• DESCRIPTION OF THE TASK:
Only the lines with "muffinka" in the entries below belong in the answer; please copy them.

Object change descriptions
[Start of section]

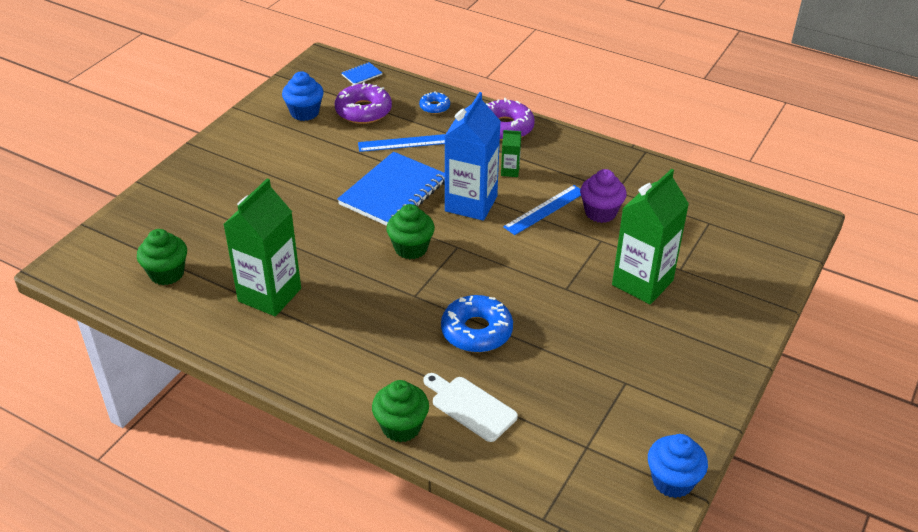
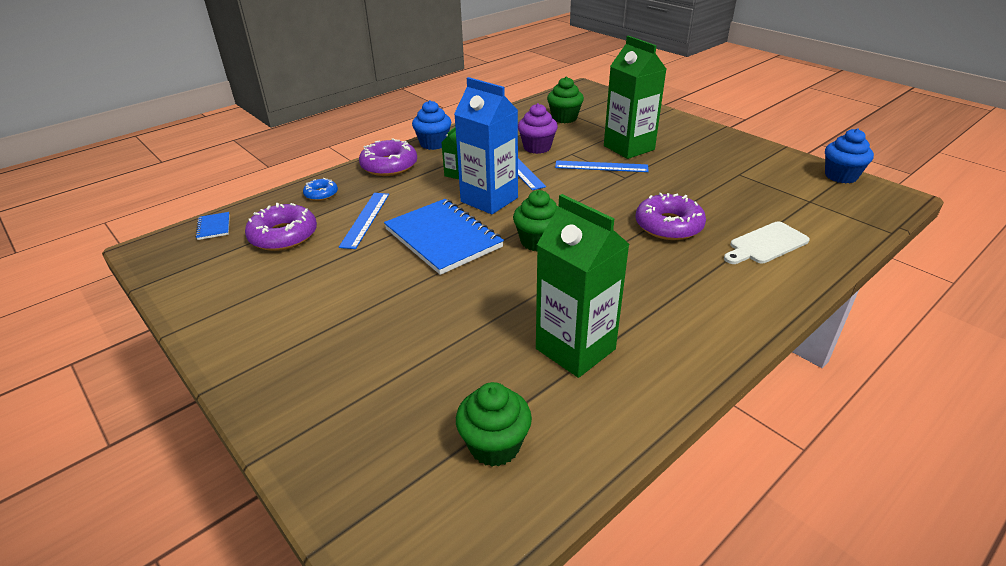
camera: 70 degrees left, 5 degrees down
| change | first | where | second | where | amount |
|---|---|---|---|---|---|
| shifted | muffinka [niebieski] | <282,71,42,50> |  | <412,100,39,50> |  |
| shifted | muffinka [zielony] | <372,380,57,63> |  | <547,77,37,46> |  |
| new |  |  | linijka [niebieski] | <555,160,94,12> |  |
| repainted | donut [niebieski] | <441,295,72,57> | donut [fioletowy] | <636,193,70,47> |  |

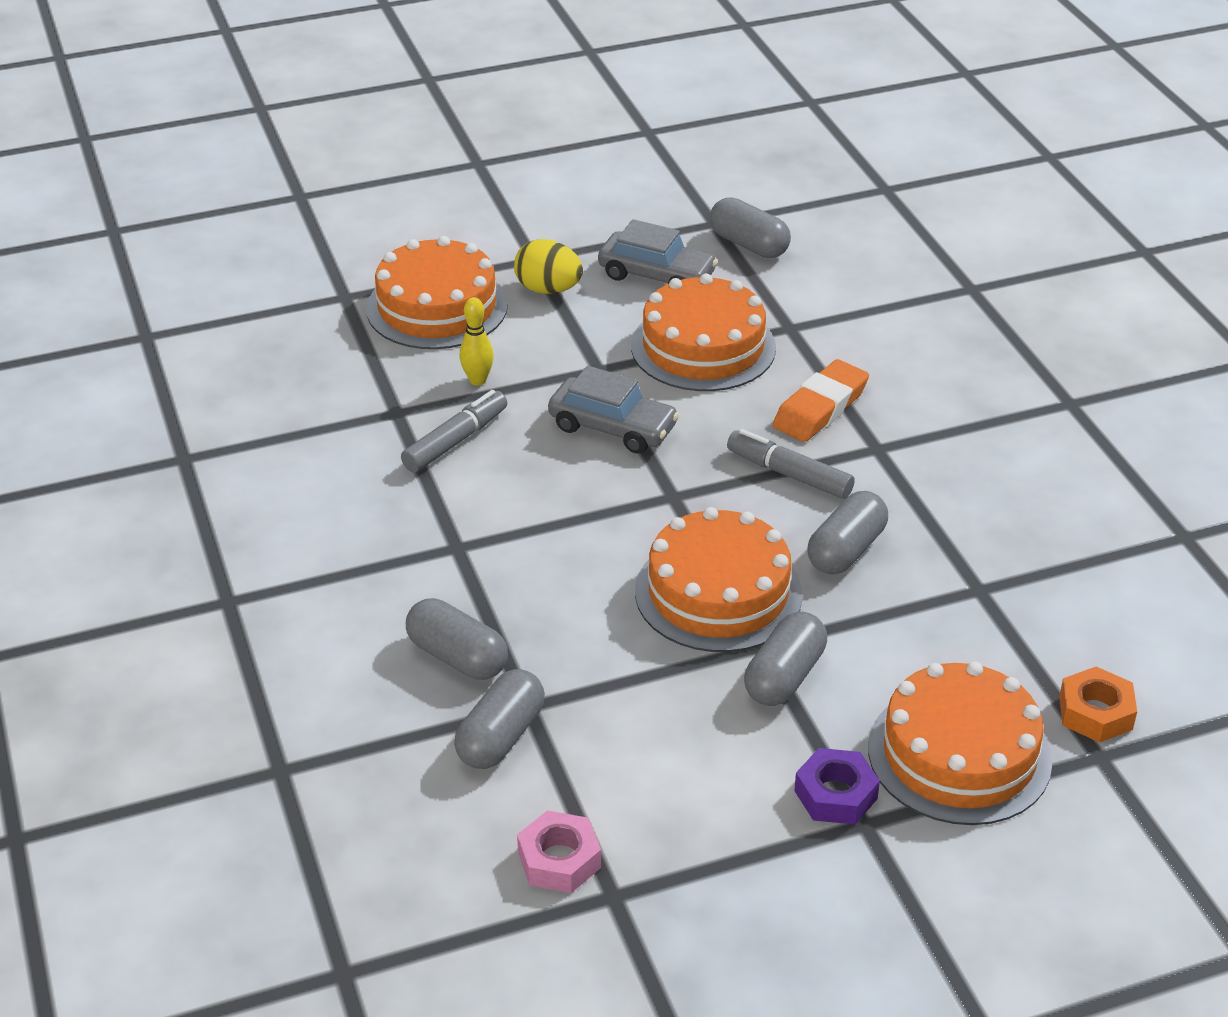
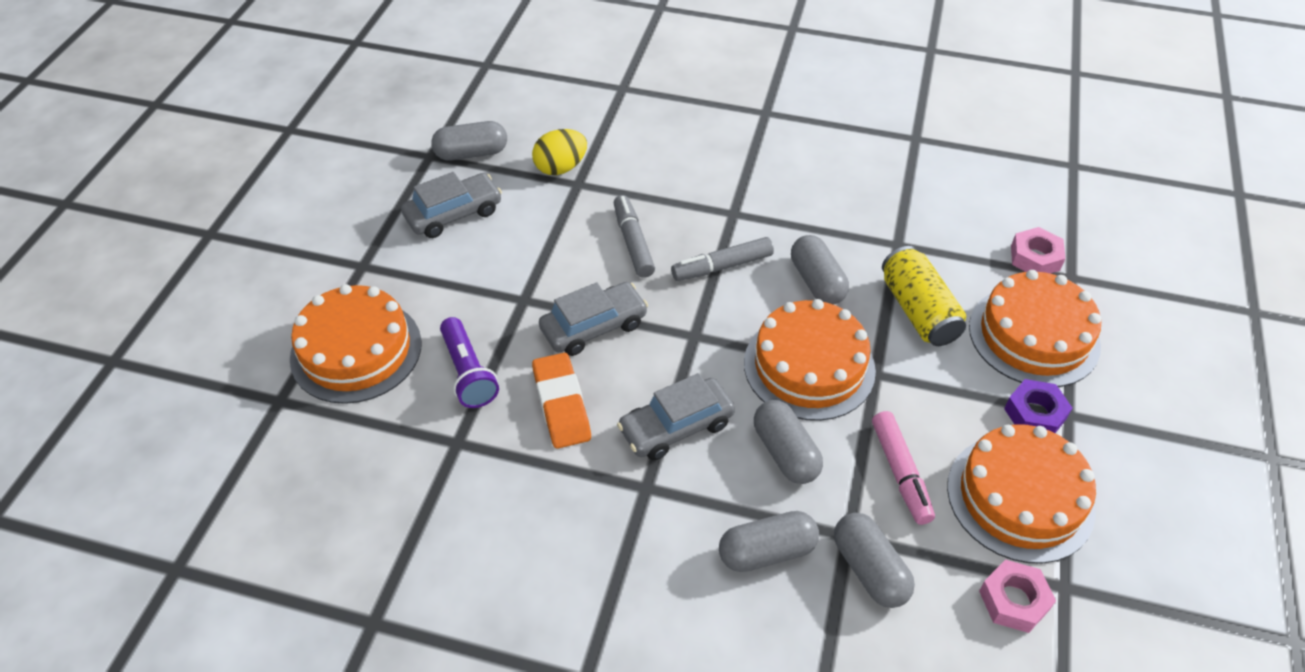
camera: 55 degrees left, 10 degrees up
| change | first | where | second | where | amount |
|---|---|---|---|---|---|
| swapped | kręgiel [żółty] | <459,297,35,89> | latarka [fioletowy] | <440,317,59,91> |  |
| shifted | jajko [żółty] | <514,239,69,55> |  | <532,129,55,46> |  |
| shifted | gumka do mazania [pomarańczowy] | <773,359,96,83> |  | <532,353,59,96> |  |
| shifted | flamaster [szary] | <401,390,106,83> |  | <614,195,41,83> |  |
| new |  |  | samochód [szary] | <617,373,118,87> |  |
| shifted | kapsułka [szary] | <744,612,83,94> |  | <754,400,69,84> |  |
| new |  |  | flamaster [różowy] | <872,411,63,114> |  |
| new |  |  | puszka [żółty] | <882,246,84,100> |  |
| shifted | tort [pomarańczowy] | <631,274,145,117> |  | <947,424,149,140> |  |
| repainted | nakrętka [pomarańczowy] | <1059,667,78,76> | nakrętka [różowy] | <1011,227,55,47> |  |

[End of section]

• EXPECTED ANSWER:
| shifted | muffinka [niebieski] | <282,71,42,50> |  | <412,100,39,50> |  |
| shifted | muffinka [zielony] | <372,380,57,63> |  | <547,77,37,46> |  |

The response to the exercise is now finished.